__THE PROBLEM__
In full and without deviation, reproduce the records that follow.

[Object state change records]
# # # # #

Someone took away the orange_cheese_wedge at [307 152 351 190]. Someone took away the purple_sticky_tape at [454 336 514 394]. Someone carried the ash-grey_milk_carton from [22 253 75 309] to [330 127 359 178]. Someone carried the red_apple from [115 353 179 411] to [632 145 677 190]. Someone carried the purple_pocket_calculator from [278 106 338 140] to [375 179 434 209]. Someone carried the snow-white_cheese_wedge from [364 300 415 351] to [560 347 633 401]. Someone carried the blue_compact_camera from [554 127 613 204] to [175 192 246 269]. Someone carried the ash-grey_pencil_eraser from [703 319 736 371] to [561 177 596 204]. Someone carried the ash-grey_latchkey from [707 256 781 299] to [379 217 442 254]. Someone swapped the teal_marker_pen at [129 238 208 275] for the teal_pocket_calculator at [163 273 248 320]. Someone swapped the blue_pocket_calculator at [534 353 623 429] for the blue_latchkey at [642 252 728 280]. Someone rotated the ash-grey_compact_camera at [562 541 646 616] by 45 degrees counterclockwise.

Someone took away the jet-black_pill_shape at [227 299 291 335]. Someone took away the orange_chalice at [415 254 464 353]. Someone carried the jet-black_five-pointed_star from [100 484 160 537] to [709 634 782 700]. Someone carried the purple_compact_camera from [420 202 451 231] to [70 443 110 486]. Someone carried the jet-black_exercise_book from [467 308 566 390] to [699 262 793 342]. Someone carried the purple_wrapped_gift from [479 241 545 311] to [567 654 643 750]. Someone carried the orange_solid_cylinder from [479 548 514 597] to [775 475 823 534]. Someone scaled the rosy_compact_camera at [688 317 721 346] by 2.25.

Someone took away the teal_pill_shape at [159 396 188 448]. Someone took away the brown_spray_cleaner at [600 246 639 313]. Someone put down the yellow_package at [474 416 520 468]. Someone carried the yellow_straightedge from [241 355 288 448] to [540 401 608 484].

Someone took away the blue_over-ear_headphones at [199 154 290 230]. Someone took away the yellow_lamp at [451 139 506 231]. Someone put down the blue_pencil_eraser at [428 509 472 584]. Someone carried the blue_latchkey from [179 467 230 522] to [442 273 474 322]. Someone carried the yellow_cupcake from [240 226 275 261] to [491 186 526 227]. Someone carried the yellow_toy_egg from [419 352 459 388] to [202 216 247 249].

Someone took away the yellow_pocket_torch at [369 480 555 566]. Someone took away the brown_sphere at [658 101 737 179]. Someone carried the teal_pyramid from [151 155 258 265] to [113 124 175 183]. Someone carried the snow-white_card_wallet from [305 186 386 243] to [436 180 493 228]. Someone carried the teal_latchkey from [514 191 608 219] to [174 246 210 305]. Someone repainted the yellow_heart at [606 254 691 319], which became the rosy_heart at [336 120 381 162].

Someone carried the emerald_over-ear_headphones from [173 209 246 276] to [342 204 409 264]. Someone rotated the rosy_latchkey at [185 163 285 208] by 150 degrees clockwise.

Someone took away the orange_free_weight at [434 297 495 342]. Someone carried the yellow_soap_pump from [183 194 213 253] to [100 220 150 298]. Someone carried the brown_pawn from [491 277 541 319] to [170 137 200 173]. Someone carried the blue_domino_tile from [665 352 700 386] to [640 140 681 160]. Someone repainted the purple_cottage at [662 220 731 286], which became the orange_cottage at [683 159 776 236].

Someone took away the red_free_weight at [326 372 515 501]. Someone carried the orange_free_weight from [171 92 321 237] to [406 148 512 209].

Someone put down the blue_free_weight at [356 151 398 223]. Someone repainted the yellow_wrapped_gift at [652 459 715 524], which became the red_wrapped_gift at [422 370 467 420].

# # # # #

__EXERCISE RESULT__
Someone took away the orange_cheese_wedge at [307 152 351 190]. Someone took away the purple_sticky_tape at [454 336 514 394]. Someone carried the ash-grey_milk_carton from [22 253 75 309] to [330 127 359 178]. Someone carried the red_apple from [115 353 179 411] to [632 145 677 190]. Someone carried the purple_pocket_calculator from [278 106 338 140] to [375 179 434 209]. Someone carried the snow-white_cheese_wedge from [364 300 415 351] to [560 347 633 401]. Someone carried the blue_compact_camera from [554 127 613 204] to [175 192 246 269]. Someone carried the ash-grey_pencil_eraser from [703 319 736 371] to [561 177 596 204]. Someone carried the ash-grey_latchkey from [707 256 781 299] to [379 217 442 254]. Someone swapped the teal_marker_pen at [129 238 208 275] for the teal_pocket_calculator at [163 273 248 320]. Someone swapped the blue_pocket_calculator at [534 353 623 429] for the blue_latchkey at [642 252 728 280]. Someone rotated the ash-grey_compact_camera at [562 541 646 616] by 45 degrees counterclockwise.

Someone took away the jet-black_pill_shape at [227 299 291 335]. Someone took away the orange_chalice at [415 254 464 353]. Someone carried the jet-black_five-pointed_star from [100 484 160 537] to [709 634 782 700]. Someone carried the purple_compact_camera from [420 202 451 231] to [70 443 110 486]. Someone carried the jet-black_exercise_book from [467 308 566 390] to [699 262 793 342]. Someone carried the purple_wrapped_gift from [479 241 545 311] to [567 654 643 750]. Someone carried the orange_solid_cylinder from [479 548 514 597] to [775 475 823 534]. Someone scaled the rosy_compact_camera at [688 317 721 346] by 2.25.

Someone took away the teal_pill_shape at [159 396 188 448]. Someone took away the brown_spray_cleaner at [600 246 639 313]. Someone put down the yellow_package at [474 416 520 468]. Someone carried the yellow_straightedge from [241 355 288 448] to [540 401 608 484].

Someone took away the blue_over-ear_headphones at [199 154 290 230]. Someone took away the yellow_lamp at [451 139 506 231]. Someone put down the blue_pencil_eraser at [428 509 472 584]. Someone carried the blue_latchkey from [179 467 230 522] to [442 273 474 322]. Someone carried the yellow_cupcake from [240 226 275 261] to [491 186 526 227]. Someone carried the yellow_toy_egg from [419 352 459 388] to [202 216 247 249].

Someone took away the yellow_pocket_torch at [369 480 555 566]. Someone took away the brown_sphere at [658 101 737 179]. Someone carried the teal_pyramid from [151 155 258 265] to [113 124 175 183]. Someone carried the snow-white_card_wallet from [305 186 386 243] to [436 180 493 228]. Someone carried the teal_latchkey from [514 191 608 219] to [174 246 210 305]. Someone repainted the yellow_heart at [606 254 691 319], which became the rosy_heart at [336 120 381 162].

Someone carried the emerald_over-ear_headphones from [173 209 246 276] to [342 204 409 264]. Someone rotated the rosy_latchkey at [185 163 285 208] by 150 degrees clockwise.

Someone took away the orange_free_weight at [434 297 495 342]. Someone carried the yellow_soap_pump from [183 194 213 253] to [100 220 150 298]. Someone carried the brown_pawn from [491 277 541 319] to [170 137 200 173]. Someone carried the blue_domino_tile from [665 352 700 386] to [640 140 681 160]. Someone repainted the purple_cottage at [662 220 731 286], which became the orange_cottage at [683 159 776 236].

Someone took away the red_free_weight at [326 372 515 501]. Someone carried the orange_free_weight from [171 92 321 237] to [406 148 512 209].

Someone put down the blue_free_weight at [356 151 398 223]. Someone repainted the yellow_wrapped_gift at [652 459 715 524], which became the red_wrapped_gift at [422 370 467 420].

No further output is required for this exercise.